Task prompt:
Filter the entries down to the lines holding "turquoise", then copy those lines.

[Data records Boundary: Start]

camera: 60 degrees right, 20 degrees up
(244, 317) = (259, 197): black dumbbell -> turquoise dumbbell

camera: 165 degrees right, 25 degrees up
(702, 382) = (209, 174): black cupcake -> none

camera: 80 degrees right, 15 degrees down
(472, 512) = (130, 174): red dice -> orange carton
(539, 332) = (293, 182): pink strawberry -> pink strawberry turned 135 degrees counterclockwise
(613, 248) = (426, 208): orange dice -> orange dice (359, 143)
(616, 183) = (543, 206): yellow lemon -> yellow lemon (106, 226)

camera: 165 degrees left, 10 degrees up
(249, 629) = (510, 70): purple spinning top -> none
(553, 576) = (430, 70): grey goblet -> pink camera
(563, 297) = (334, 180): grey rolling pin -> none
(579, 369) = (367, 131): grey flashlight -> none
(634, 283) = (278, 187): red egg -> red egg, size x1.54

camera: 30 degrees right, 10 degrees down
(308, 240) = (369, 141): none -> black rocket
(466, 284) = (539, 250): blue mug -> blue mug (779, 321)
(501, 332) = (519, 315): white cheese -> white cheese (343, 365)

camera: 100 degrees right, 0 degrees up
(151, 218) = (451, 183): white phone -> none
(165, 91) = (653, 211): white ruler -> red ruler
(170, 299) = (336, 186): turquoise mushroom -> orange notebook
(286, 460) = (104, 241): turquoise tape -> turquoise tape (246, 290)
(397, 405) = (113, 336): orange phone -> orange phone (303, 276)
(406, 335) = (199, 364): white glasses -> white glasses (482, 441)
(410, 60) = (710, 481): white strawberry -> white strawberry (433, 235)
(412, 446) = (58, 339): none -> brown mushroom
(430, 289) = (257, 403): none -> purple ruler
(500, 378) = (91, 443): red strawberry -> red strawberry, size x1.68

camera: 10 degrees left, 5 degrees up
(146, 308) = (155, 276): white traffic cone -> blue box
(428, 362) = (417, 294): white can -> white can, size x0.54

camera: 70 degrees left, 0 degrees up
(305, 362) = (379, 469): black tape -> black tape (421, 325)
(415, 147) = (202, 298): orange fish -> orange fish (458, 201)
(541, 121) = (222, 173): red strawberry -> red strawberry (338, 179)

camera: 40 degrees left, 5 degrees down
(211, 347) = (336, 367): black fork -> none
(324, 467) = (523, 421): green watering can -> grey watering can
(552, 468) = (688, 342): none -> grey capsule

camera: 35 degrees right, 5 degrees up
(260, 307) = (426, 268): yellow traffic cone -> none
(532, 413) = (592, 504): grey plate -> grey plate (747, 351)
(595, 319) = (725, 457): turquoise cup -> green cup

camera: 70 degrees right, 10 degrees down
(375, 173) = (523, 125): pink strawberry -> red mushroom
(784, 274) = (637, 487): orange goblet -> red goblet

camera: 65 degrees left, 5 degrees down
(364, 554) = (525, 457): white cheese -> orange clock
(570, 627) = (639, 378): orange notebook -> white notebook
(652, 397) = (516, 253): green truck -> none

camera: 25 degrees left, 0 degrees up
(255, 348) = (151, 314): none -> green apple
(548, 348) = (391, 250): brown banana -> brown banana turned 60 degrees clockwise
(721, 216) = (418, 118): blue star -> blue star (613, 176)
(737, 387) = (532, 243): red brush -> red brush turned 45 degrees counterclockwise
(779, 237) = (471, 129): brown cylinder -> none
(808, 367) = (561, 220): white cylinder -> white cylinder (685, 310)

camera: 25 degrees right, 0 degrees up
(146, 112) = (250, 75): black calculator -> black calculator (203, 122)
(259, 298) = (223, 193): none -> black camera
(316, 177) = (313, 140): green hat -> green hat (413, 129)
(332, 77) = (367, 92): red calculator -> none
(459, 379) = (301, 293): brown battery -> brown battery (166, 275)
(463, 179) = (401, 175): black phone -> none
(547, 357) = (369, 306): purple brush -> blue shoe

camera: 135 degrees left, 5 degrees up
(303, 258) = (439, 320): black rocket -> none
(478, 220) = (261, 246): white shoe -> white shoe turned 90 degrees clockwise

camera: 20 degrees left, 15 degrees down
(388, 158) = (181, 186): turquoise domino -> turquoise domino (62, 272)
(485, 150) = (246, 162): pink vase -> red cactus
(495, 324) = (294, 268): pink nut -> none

[Data records Boundary: End]

Answer box:
(244, 317) = (259, 197): black dumbbell -> turquoise dumbbell
(170, 299) = (336, 186): turquoise mushroom -> orange notebook
(286, 460) = (104, 241): turquoise tape -> turquoise tape (246, 290)
(595, 319) = (725, 457): turquoise cup -> green cup
(388, 158) = (181, 186): turquoise domino -> turquoise domino (62, 272)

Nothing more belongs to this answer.